** START OF Given entries **
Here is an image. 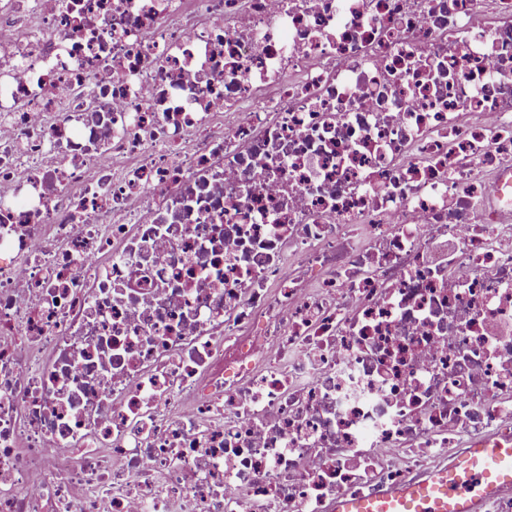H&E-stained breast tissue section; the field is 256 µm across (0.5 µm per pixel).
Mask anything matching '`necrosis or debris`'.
<instances>
[{
  "label": "necrosis or debris",
  "mask_w": 512,
  "mask_h": 512,
  "mask_svg": "<svg viewBox=\"0 0 512 512\" xmlns=\"http://www.w3.org/2000/svg\"><path fill=\"white\" fill-rule=\"evenodd\" d=\"M512 439V0L0 5V512H330Z\"/></svg>",
  "instance_id": "necrosis-or-debris-1"
}]
</instances>
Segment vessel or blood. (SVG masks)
<instances>
[{
	"label": "vessel or blood",
	"instance_id": "b4317fda",
	"mask_svg": "<svg viewBox=\"0 0 512 512\" xmlns=\"http://www.w3.org/2000/svg\"><path fill=\"white\" fill-rule=\"evenodd\" d=\"M510 491L512 444L493 442L383 497L341 498L331 512H485L494 495Z\"/></svg>",
	"mask_w": 512,
	"mask_h": 512
}]
</instances>
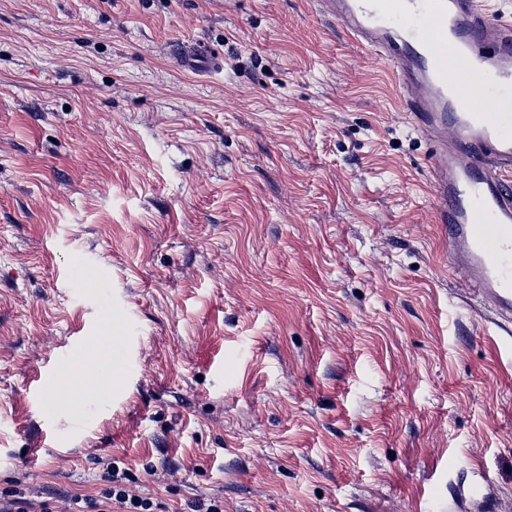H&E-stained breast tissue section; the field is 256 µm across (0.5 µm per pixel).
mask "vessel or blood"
** END OF Given entries **
Given problem
Can the lines from the one with "Mask anything matching" to the end of the records above be quoted exactly, both ends included, with every picture omitted?

Finished answer
Mask anything matching '`necrosis or debris`'.
<instances>
[{
  "label": "necrosis or debris",
  "mask_w": 512,
  "mask_h": 512,
  "mask_svg": "<svg viewBox=\"0 0 512 512\" xmlns=\"http://www.w3.org/2000/svg\"><path fill=\"white\" fill-rule=\"evenodd\" d=\"M512 439V0L0 5V512H330Z\"/></svg>",
  "instance_id": "necrosis-or-debris-1"
}]
</instances>
Segment vessel or blood. (SVG masks)
<instances>
[{
	"label": "vessel or blood",
	"instance_id": "b4317fda",
	"mask_svg": "<svg viewBox=\"0 0 512 512\" xmlns=\"http://www.w3.org/2000/svg\"><path fill=\"white\" fill-rule=\"evenodd\" d=\"M510 491L512 444L493 442L383 497L341 498L331 512H485L494 495Z\"/></svg>",
	"mask_w": 512,
	"mask_h": 512
}]
</instances>
H&E-stained breast tissue section; the field is 256 µm across (0.5 µm per pixel).
mask "vessel or blood"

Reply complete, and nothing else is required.